** Work request **
While you copy the lines below, skip the pictures and keep the rest exact.

════════════════

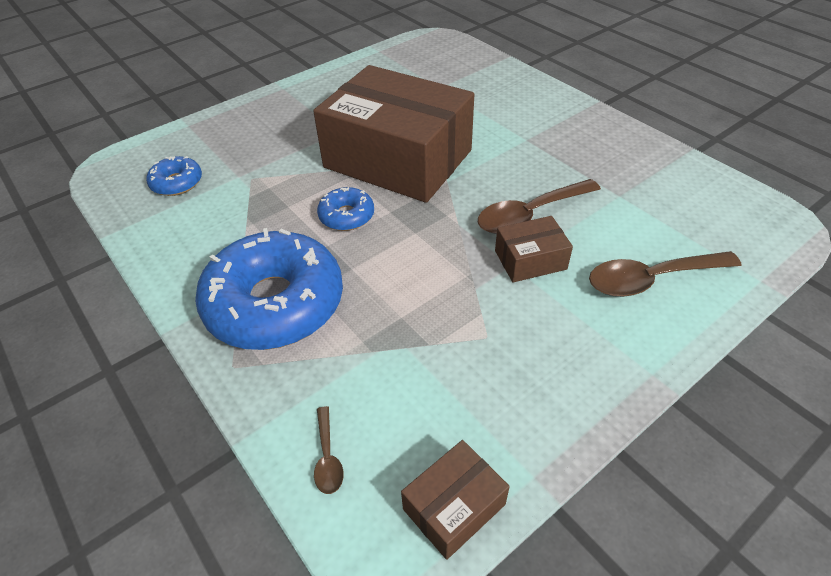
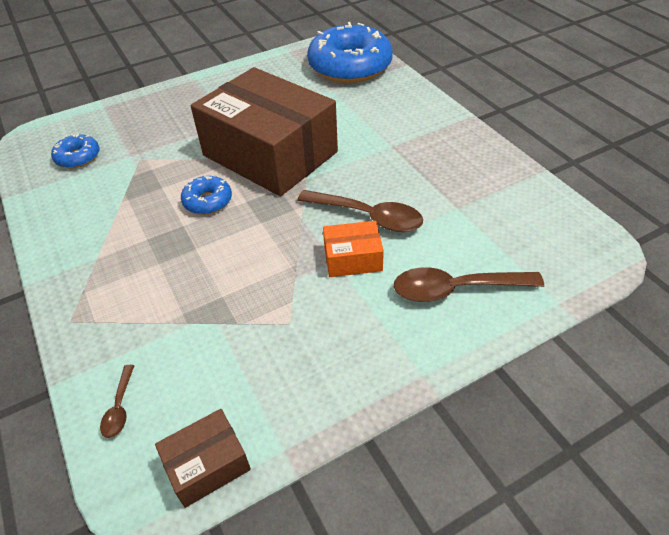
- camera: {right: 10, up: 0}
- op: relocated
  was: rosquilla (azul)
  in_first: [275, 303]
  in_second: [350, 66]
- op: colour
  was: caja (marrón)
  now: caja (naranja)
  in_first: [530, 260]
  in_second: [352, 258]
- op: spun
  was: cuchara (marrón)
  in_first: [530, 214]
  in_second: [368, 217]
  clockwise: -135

════════════════

** Answer below **
- camera: {right: 10, up: 0}
- op: relocated
  was: rosquilla (azul)
  in_first: [275, 303]
  in_second: [350, 66]
- op: colour
  was: caja (marrón)
  now: caja (naranja)
  in_first: [530, 260]
  in_second: [352, 258]
- op: spun
  was: cuchara (marrón)
  in_first: [530, 214]
  in_second: [368, 217]
  clockwise: -135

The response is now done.